(Object change descriptions)
◆ ◆ ◆

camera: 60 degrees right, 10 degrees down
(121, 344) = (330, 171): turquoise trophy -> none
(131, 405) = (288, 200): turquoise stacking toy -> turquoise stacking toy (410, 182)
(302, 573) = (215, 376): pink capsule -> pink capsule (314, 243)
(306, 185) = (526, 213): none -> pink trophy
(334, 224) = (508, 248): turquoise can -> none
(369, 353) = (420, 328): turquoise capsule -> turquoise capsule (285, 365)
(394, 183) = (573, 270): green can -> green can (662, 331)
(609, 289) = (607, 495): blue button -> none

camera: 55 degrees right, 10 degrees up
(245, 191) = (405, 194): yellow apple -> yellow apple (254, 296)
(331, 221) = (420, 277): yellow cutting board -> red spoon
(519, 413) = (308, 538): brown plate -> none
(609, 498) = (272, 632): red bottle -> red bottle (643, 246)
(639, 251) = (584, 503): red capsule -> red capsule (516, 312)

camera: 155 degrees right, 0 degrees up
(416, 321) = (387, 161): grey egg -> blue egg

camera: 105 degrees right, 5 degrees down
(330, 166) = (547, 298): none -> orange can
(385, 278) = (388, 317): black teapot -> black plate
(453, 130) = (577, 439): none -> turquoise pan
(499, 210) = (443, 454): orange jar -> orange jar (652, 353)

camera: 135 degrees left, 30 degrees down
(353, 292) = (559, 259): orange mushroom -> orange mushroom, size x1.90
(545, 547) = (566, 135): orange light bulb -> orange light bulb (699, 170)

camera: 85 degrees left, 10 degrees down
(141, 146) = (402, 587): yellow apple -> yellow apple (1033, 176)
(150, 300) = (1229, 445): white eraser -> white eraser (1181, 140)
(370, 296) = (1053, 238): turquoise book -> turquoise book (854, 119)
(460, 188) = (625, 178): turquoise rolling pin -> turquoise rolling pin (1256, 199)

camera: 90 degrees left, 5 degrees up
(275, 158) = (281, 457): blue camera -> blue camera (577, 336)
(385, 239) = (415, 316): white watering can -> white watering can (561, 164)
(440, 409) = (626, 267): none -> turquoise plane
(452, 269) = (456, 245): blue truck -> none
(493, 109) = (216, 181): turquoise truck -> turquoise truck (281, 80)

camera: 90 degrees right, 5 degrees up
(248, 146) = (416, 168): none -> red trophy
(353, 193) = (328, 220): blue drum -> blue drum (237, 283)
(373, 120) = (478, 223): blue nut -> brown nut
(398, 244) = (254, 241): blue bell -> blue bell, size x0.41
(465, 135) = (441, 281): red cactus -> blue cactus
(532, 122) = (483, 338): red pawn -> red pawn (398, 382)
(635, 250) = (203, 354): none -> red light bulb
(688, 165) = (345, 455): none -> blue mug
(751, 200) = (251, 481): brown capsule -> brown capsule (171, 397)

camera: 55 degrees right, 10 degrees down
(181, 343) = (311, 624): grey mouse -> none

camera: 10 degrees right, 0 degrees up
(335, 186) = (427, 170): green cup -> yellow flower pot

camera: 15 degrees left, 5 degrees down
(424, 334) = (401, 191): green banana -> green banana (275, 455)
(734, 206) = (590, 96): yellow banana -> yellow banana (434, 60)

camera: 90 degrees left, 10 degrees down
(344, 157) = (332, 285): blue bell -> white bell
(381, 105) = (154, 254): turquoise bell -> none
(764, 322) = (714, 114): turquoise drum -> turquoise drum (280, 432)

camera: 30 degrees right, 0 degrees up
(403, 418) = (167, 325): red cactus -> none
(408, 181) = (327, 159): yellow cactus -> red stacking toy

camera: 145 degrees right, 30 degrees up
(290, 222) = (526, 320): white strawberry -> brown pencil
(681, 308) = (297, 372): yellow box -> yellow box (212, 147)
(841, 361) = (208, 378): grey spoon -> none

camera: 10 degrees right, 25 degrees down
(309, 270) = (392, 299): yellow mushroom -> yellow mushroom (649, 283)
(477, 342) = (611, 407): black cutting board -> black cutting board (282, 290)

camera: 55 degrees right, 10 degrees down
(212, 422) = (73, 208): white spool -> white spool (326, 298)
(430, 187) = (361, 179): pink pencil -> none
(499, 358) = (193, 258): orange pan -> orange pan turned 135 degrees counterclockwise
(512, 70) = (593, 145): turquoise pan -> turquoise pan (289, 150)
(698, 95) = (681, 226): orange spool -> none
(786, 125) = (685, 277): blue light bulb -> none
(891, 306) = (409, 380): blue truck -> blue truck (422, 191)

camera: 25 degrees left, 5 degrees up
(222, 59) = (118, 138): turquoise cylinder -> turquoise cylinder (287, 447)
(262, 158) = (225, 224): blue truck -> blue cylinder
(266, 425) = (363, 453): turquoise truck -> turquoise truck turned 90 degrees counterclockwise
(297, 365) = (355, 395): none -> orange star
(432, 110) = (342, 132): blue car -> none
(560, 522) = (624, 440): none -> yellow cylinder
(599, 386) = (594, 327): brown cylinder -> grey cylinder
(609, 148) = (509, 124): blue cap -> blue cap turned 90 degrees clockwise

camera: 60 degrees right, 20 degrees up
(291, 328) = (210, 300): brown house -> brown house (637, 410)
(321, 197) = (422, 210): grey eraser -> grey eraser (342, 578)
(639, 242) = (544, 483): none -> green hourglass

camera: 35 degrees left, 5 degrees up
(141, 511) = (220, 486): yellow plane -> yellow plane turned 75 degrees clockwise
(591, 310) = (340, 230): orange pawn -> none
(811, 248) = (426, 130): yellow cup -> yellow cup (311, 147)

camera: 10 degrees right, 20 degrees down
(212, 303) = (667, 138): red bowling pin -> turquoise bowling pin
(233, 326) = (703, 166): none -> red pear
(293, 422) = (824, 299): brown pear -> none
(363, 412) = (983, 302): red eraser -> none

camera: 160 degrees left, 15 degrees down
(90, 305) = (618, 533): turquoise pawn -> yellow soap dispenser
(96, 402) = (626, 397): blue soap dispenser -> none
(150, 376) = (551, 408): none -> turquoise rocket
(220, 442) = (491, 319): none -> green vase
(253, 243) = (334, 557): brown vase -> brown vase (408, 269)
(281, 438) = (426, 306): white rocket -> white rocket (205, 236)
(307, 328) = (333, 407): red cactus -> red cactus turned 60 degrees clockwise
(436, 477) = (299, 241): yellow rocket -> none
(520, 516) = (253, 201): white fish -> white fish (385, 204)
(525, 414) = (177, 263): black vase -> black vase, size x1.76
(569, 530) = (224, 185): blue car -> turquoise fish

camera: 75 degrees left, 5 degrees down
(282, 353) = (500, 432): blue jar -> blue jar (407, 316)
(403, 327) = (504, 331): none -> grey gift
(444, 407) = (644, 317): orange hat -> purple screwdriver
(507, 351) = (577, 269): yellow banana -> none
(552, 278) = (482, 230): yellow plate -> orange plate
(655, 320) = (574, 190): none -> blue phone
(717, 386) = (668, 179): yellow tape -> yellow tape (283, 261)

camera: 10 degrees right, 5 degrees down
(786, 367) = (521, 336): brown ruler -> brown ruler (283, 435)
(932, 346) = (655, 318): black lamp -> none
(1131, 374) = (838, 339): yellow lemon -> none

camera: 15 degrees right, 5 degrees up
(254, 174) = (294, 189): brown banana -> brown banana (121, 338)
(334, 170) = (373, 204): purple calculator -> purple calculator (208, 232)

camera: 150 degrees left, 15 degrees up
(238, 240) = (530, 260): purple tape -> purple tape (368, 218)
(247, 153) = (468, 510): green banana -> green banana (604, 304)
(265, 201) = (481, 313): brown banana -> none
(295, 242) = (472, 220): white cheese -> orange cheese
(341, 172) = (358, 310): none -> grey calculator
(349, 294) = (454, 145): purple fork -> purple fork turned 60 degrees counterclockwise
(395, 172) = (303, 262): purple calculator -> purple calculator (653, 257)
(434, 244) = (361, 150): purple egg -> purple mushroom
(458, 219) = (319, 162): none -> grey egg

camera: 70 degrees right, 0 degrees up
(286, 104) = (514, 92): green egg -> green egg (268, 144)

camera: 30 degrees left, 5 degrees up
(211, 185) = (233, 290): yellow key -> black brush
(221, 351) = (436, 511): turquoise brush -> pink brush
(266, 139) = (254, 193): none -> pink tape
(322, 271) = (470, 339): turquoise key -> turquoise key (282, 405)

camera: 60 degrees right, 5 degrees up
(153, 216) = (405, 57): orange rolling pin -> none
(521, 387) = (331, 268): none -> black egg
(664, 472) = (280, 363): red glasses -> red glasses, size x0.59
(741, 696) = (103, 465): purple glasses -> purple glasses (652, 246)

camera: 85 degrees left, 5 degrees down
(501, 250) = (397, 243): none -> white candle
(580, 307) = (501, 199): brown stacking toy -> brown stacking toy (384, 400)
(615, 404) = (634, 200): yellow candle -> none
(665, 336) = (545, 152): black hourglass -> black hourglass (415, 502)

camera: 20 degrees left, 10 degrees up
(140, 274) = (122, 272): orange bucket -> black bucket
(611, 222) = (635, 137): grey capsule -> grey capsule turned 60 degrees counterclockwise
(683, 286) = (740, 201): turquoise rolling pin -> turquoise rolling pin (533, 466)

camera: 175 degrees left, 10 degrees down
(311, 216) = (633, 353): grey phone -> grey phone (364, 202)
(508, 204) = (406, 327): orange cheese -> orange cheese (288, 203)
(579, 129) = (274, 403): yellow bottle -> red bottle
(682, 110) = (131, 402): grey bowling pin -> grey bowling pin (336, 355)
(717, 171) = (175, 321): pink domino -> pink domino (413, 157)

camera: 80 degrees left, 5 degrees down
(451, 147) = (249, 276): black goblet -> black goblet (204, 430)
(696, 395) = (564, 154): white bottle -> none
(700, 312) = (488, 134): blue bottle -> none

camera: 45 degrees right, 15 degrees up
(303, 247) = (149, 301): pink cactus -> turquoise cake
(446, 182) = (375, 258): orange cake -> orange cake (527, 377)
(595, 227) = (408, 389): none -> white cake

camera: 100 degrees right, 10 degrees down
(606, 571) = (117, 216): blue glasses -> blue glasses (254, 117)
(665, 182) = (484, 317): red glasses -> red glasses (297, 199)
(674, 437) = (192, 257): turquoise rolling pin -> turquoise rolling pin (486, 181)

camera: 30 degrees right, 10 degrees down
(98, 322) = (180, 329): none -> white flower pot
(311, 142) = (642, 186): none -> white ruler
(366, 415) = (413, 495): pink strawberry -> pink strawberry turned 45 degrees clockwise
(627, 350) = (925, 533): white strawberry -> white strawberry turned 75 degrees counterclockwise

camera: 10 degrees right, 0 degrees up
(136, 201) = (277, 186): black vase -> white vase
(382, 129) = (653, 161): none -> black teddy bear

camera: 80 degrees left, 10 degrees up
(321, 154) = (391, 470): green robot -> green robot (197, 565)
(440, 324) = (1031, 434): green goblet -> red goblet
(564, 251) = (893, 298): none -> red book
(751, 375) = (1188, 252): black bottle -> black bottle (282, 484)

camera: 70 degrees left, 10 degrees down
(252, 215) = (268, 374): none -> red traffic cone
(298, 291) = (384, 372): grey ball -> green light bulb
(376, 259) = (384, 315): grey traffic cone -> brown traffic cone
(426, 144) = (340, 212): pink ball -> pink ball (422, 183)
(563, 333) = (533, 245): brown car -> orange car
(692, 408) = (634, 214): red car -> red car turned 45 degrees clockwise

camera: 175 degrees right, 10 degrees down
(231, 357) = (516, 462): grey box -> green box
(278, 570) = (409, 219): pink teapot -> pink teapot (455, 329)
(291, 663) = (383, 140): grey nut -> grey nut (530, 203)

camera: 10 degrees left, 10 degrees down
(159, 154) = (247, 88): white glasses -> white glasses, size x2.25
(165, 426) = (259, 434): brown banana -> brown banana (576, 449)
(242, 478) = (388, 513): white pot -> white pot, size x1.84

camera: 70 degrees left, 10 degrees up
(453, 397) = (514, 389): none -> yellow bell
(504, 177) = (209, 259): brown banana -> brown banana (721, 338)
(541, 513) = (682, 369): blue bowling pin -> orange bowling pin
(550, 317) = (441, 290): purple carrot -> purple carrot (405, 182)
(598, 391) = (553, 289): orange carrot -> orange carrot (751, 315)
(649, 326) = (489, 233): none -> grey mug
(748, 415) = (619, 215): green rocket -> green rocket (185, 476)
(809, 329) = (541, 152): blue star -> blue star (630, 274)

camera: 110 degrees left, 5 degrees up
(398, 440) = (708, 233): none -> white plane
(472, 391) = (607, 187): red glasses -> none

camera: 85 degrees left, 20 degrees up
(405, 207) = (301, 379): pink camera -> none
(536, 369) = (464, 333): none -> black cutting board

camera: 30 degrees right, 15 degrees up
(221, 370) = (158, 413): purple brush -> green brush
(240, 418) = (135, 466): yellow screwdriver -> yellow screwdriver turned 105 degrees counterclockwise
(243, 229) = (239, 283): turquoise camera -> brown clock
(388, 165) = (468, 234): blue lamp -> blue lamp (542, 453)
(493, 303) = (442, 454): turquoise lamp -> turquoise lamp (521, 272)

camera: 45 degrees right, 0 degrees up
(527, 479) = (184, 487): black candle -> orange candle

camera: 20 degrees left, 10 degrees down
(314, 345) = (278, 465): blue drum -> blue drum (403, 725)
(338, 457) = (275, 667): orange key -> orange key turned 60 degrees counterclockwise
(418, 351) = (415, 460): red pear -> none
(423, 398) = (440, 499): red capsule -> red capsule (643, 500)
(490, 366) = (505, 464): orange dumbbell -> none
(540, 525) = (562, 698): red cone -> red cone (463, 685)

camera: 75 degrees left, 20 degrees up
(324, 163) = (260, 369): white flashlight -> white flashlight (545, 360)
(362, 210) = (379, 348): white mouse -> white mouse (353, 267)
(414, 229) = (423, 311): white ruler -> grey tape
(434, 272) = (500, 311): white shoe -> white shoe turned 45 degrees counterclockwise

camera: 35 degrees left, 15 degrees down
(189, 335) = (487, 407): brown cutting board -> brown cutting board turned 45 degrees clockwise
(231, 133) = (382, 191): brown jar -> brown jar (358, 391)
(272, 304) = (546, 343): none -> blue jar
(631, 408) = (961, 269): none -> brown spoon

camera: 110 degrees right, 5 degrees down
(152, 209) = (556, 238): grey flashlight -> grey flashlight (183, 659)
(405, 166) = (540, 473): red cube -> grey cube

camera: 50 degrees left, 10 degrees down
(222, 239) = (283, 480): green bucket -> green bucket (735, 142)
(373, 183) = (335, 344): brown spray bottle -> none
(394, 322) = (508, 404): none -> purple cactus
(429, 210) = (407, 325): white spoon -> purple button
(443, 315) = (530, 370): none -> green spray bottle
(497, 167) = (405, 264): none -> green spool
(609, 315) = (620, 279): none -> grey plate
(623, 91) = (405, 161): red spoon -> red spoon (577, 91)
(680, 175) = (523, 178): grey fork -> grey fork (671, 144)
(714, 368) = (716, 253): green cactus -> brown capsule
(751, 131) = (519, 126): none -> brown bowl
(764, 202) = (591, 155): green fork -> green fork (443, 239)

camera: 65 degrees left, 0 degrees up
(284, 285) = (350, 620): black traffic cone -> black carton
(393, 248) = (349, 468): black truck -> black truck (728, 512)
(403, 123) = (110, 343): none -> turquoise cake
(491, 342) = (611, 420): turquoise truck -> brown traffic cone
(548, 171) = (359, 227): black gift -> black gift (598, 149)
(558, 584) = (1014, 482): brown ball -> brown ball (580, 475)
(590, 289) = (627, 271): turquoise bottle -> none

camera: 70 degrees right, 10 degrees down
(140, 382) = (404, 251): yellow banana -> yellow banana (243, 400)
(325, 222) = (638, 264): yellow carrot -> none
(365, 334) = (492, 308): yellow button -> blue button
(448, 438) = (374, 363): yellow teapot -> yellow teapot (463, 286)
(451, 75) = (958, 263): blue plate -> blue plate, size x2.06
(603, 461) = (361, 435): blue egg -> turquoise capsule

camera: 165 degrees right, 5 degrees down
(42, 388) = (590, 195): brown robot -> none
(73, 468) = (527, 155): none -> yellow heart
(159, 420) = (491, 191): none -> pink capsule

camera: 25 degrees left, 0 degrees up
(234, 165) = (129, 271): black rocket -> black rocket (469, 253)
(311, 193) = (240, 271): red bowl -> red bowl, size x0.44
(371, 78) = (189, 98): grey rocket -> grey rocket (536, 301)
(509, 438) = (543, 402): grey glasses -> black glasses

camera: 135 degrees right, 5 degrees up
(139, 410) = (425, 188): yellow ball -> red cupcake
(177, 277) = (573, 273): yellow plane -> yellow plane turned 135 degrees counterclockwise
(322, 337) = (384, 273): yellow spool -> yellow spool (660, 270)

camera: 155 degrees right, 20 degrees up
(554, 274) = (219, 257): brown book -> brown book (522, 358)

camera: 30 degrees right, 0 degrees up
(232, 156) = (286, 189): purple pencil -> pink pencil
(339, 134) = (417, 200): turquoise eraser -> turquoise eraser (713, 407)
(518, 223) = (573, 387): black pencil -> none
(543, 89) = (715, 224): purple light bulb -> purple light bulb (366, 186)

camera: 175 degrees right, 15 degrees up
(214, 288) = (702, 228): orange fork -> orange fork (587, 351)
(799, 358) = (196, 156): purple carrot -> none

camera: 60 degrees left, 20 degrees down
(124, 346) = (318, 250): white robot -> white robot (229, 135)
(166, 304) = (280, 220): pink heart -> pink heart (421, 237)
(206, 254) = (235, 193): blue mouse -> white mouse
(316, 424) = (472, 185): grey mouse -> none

◆ ◆ ◆

[What you should do]:
Your answer should consist of the lines from the line with "(212, 303) = (667, 138): red" to the line with "(96, 402) = (626, 397): blue" above, repeated exactly, both ends included.

[Solved exercise]:
(212, 303) = (667, 138): red bowling pin -> turquoise bowling pin
(233, 326) = (703, 166): none -> red pear
(293, 422) = (824, 299): brown pear -> none
(363, 412) = (983, 302): red eraser -> none

camera: 160 degrees left, 15 degrees down
(90, 305) = (618, 533): turquoise pawn -> yellow soap dispenser
(96, 402) = (626, 397): blue soap dispenser -> none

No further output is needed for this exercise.